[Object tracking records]
══════════════════════════════

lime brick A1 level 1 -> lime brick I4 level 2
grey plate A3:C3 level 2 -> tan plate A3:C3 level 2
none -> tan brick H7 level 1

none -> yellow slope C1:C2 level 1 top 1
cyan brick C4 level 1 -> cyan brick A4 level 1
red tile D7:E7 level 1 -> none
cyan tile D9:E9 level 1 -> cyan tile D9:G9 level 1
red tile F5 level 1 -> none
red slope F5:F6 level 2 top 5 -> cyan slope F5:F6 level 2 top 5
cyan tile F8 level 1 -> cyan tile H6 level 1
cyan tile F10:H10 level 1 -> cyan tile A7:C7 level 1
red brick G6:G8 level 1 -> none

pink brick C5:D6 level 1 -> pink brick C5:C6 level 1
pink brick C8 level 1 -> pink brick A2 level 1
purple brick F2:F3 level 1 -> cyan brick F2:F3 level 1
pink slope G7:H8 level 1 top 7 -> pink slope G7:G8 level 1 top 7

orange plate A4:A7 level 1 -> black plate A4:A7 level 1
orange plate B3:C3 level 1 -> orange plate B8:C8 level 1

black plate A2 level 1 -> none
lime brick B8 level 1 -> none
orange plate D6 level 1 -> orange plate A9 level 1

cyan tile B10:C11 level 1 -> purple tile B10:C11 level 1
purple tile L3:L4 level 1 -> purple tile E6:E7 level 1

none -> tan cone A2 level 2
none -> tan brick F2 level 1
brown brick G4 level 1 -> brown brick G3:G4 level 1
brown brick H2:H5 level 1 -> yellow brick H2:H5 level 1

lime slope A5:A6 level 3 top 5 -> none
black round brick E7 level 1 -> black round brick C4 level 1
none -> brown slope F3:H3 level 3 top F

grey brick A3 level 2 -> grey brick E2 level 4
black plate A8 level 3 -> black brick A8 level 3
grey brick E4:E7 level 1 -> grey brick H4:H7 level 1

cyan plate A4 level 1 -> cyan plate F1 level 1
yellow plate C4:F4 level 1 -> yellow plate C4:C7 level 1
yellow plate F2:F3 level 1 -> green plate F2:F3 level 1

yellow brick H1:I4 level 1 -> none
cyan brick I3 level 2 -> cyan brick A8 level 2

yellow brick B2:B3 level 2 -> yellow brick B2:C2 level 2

══════════════════════════════

__Exercise aim__: Copy out, from the data above, every line holding the word "yellow".

__Written solution__:
none -> yellow slope C1:C2 level 1 top 1
brown brick H2:H5 level 1 -> yellow brick H2:H5 level 1
yellow plate C4:F4 level 1 -> yellow plate C4:C7 level 1
yellow plate F2:F3 level 1 -> green plate F2:F3 level 1
yellow brick H1:I4 level 1 -> none
yellow brick B2:B3 level 2 -> yellow brick B2:C2 level 2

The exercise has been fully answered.